MATERIAL FOR THE TASK:
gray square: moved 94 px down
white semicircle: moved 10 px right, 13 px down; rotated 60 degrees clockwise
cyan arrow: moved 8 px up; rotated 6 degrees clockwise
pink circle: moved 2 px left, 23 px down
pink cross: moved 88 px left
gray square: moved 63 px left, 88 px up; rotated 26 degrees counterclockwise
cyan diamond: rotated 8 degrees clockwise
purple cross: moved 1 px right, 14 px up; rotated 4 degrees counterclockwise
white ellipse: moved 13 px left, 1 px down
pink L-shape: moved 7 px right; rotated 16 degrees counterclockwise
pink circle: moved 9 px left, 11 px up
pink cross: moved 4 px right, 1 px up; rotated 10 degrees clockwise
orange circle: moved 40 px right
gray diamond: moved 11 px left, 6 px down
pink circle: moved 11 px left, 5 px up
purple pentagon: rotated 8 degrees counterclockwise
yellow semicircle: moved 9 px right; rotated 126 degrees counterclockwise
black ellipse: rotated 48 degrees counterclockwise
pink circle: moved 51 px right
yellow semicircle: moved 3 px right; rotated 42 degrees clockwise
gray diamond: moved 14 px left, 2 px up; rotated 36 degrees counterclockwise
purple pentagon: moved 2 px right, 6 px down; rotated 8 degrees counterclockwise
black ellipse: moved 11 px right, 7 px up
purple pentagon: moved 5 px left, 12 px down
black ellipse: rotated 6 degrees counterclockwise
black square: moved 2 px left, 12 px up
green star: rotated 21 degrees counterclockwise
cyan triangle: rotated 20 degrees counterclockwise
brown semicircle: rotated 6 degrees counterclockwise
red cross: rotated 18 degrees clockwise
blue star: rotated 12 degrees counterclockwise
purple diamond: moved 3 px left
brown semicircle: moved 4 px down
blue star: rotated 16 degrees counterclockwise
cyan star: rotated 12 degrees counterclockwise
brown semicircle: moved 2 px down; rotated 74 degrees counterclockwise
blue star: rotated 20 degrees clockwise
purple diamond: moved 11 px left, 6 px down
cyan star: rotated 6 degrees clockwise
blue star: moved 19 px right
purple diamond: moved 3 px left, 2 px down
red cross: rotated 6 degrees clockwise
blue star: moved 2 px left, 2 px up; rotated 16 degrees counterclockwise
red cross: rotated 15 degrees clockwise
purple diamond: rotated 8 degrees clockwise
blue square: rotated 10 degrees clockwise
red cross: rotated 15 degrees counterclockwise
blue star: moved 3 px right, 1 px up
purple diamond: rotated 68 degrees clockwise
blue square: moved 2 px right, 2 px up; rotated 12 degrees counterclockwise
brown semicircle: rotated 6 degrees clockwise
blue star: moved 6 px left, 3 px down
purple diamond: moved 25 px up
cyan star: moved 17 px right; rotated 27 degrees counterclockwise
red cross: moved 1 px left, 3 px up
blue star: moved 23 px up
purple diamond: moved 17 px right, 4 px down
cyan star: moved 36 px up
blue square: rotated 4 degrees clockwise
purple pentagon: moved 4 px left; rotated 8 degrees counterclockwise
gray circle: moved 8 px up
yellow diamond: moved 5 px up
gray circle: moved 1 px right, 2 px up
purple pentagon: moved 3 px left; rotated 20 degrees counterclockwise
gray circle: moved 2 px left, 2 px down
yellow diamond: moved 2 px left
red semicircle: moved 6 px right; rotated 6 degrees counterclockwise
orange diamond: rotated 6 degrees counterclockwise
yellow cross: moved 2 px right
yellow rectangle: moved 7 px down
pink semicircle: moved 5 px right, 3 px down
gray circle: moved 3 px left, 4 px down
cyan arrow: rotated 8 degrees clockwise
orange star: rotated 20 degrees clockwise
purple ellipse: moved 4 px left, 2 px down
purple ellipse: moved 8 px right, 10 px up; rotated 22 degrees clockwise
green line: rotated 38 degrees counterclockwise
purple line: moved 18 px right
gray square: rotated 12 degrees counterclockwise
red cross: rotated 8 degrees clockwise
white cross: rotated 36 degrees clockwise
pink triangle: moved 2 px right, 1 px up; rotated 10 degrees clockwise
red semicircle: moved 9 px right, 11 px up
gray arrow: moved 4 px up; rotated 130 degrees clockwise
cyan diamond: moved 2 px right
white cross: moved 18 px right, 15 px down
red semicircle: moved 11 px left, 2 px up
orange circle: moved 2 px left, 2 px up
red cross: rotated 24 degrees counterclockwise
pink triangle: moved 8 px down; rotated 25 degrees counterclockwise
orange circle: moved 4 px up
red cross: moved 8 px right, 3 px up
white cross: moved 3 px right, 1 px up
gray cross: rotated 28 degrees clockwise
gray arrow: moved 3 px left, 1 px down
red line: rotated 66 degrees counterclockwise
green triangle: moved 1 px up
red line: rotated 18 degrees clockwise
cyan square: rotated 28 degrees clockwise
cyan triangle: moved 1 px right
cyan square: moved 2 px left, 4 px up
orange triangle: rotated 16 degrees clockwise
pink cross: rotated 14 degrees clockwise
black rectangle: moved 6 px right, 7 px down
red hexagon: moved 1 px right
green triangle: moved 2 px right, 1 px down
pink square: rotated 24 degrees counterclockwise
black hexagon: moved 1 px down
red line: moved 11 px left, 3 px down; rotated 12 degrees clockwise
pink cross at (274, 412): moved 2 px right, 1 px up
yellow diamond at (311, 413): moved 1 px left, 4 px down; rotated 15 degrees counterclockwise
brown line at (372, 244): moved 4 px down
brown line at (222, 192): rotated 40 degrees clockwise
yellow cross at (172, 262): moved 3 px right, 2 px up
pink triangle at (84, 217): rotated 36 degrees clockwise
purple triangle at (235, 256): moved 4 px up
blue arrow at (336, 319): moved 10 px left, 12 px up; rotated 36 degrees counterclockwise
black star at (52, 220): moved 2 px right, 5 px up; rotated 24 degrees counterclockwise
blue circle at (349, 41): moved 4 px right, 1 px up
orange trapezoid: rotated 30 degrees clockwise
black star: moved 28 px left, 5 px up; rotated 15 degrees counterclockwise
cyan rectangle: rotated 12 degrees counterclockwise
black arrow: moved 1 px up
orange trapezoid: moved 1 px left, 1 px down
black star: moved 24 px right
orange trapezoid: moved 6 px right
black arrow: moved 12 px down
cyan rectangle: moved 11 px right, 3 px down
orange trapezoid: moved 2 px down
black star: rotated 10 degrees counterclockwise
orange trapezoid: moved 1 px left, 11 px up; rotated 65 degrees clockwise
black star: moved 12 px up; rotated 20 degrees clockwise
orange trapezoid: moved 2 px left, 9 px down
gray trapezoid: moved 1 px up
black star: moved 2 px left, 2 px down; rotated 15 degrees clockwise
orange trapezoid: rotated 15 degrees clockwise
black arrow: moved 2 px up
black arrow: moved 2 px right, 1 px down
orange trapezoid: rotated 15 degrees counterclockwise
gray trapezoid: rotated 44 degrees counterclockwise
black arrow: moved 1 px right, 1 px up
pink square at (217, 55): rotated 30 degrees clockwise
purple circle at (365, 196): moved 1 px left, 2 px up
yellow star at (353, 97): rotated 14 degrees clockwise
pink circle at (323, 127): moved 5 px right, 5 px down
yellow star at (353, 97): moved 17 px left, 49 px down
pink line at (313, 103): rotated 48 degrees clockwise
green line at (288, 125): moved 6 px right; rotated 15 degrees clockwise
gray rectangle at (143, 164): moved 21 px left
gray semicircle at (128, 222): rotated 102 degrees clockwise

GIVEN TASK:
Reproduce every line of the data above verbatim, from the first through the last, without any alteration.

EXPECTED ANSWER:
gray square: moved 94 px down
white semicircle: moved 10 px right, 13 px down; rotated 60 degrees clockwise
cyan arrow: moved 8 px up; rotated 6 degrees clockwise
pink circle: moved 2 px left, 23 px down
pink cross: moved 88 px left
gray square: moved 63 px left, 88 px up; rotated 26 degrees counterclockwise
cyan diamond: rotated 8 degrees clockwise
purple cross: moved 1 px right, 14 px up; rotated 4 degrees counterclockwise
white ellipse: moved 13 px left, 1 px down
pink L-shape: moved 7 px right; rotated 16 degrees counterclockwise
pink circle: moved 9 px left, 11 px up
pink cross: moved 4 px right, 1 px up; rotated 10 degrees clockwise
orange circle: moved 40 px right
gray diamond: moved 11 px left, 6 px down
pink circle: moved 11 px left, 5 px up
purple pentagon: rotated 8 degrees counterclockwise
yellow semicircle: moved 9 px right; rotated 126 degrees counterclockwise
black ellipse: rotated 48 degrees counterclockwise
pink circle: moved 51 px right
yellow semicircle: moved 3 px right; rotated 42 degrees clockwise
gray diamond: moved 14 px left, 2 px up; rotated 36 degrees counterclockwise
purple pentagon: moved 2 px right, 6 px down; rotated 8 degrees counterclockwise
black ellipse: moved 11 px right, 7 px up
purple pentagon: moved 5 px left, 12 px down
black ellipse: rotated 6 degrees counterclockwise
black square: moved 2 px left, 12 px up
green star: rotated 21 degrees counterclockwise
cyan triangle: rotated 20 degrees counterclockwise
brown semicircle: rotated 6 degrees counterclockwise
red cross: rotated 18 degrees clockwise
blue star: rotated 12 degrees counterclockwise
purple diamond: moved 3 px left
brown semicircle: moved 4 px down
blue star: rotated 16 degrees counterclockwise
cyan star: rotated 12 degrees counterclockwise
brown semicircle: moved 2 px down; rotated 74 degrees counterclockwise
blue star: rotated 20 degrees clockwise
purple diamond: moved 11 px left, 6 px down
cyan star: rotated 6 degrees clockwise
blue star: moved 19 px right
purple diamond: moved 3 px left, 2 px down
red cross: rotated 6 degrees clockwise
blue star: moved 2 px left, 2 px up; rotated 16 degrees counterclockwise
red cross: rotated 15 degrees clockwise
purple diamond: rotated 8 degrees clockwise
blue square: rotated 10 degrees clockwise
red cross: rotated 15 degrees counterclockwise
blue star: moved 3 px right, 1 px up
purple diamond: rotated 68 degrees clockwise
blue square: moved 2 px right, 2 px up; rotated 12 degrees counterclockwise
brown semicircle: rotated 6 degrees clockwise
blue star: moved 6 px left, 3 px down
purple diamond: moved 25 px up
cyan star: moved 17 px right; rotated 27 degrees counterclockwise
red cross: moved 1 px left, 3 px up
blue star: moved 23 px up
purple diamond: moved 17 px right, 4 px down
cyan star: moved 36 px up
blue square: rotated 4 degrees clockwise
purple pentagon: moved 4 px left; rotated 8 degrees counterclockwise
gray circle: moved 8 px up
yellow diamond: moved 5 px up
gray circle: moved 1 px right, 2 px up
purple pentagon: moved 3 px left; rotated 20 degrees counterclockwise
gray circle: moved 2 px left, 2 px down
yellow diamond: moved 2 px left
red semicircle: moved 6 px right; rotated 6 degrees counterclockwise
orange diamond: rotated 6 degrees counterclockwise
yellow cross: moved 2 px right
yellow rectangle: moved 7 px down
pink semicircle: moved 5 px right, 3 px down
gray circle: moved 3 px left, 4 px down
cyan arrow: rotated 8 degrees clockwise
orange star: rotated 20 degrees clockwise
purple ellipse: moved 4 px left, 2 px down
purple ellipse: moved 8 px right, 10 px up; rotated 22 degrees clockwise
green line: rotated 38 degrees counterclockwise
purple line: moved 18 px right
gray square: rotated 12 degrees counterclockwise
red cross: rotated 8 degrees clockwise
white cross: rotated 36 degrees clockwise
pink triangle: moved 2 px right, 1 px up; rotated 10 degrees clockwise
red semicircle: moved 9 px right, 11 px up
gray arrow: moved 4 px up; rotated 130 degrees clockwise
cyan diamond: moved 2 px right
white cross: moved 18 px right, 15 px down
red semicircle: moved 11 px left, 2 px up
orange circle: moved 2 px left, 2 px up
red cross: rotated 24 degrees counterclockwise
pink triangle: moved 8 px down; rotated 25 degrees counterclockwise
orange circle: moved 4 px up
red cross: moved 8 px right, 3 px up
white cross: moved 3 px right, 1 px up
gray cross: rotated 28 degrees clockwise
gray arrow: moved 3 px left, 1 px down
red line: rotated 66 degrees counterclockwise
green triangle: moved 1 px up
red line: rotated 18 degrees clockwise
cyan square: rotated 28 degrees clockwise
cyan triangle: moved 1 px right
cyan square: moved 2 px left, 4 px up
orange triangle: rotated 16 degrees clockwise
pink cross: rotated 14 degrees clockwise
black rectangle: moved 6 px right, 7 px down
red hexagon: moved 1 px right
green triangle: moved 2 px right, 1 px down
pink square: rotated 24 degrees counterclockwise
black hexagon: moved 1 px down
red line: moved 11 px left, 3 px down; rotated 12 degrees clockwise
pink cross at (274, 412): moved 2 px right, 1 px up
yellow diamond at (311, 413): moved 1 px left, 4 px down; rotated 15 degrees counterclockwise
brown line at (372, 244): moved 4 px down
brown line at (222, 192): rotated 40 degrees clockwise
yellow cross at (172, 262): moved 3 px right, 2 px up
pink triangle at (84, 217): rotated 36 degrees clockwise
purple triangle at (235, 256): moved 4 px up
blue arrow at (336, 319): moved 10 px left, 12 px up; rotated 36 degrees counterclockwise
black star at (52, 220): moved 2 px right, 5 px up; rotated 24 degrees counterclockwise
blue circle at (349, 41): moved 4 px right, 1 px up
orange trapezoid: rotated 30 degrees clockwise
black star: moved 28 px left, 5 px up; rotated 15 degrees counterclockwise
cyan rectangle: rotated 12 degrees counterclockwise
black arrow: moved 1 px up
orange trapezoid: moved 1 px left, 1 px down
black star: moved 24 px right
orange trapezoid: moved 6 px right
black arrow: moved 12 px down
cyan rectangle: moved 11 px right, 3 px down
orange trapezoid: moved 2 px down
black star: rotated 10 degrees counterclockwise
orange trapezoid: moved 1 px left, 11 px up; rotated 65 degrees clockwise
black star: moved 12 px up; rotated 20 degrees clockwise
orange trapezoid: moved 2 px left, 9 px down
gray trapezoid: moved 1 px up
black star: moved 2 px left, 2 px down; rotated 15 degrees clockwise
orange trapezoid: rotated 15 degrees clockwise
black arrow: moved 2 px up
black arrow: moved 2 px right, 1 px down
orange trapezoid: rotated 15 degrees counterclockwise
gray trapezoid: rotated 44 degrees counterclockwise
black arrow: moved 1 px right, 1 px up
pink square at (217, 55): rotated 30 degrees clockwise
purple circle at (365, 196): moved 1 px left, 2 px up
yellow star at (353, 97): rotated 14 degrees clockwise
pink circle at (323, 127): moved 5 px right, 5 px down
yellow star at (353, 97): moved 17 px left, 49 px down
pink line at (313, 103): rotated 48 degrees clockwise
green line at (288, 125): moved 6 px right; rotated 15 degrees clockwise
gray rectangle at (143, 164): moved 21 px left
gray semicircle at (128, 222): rotated 102 degrees clockwise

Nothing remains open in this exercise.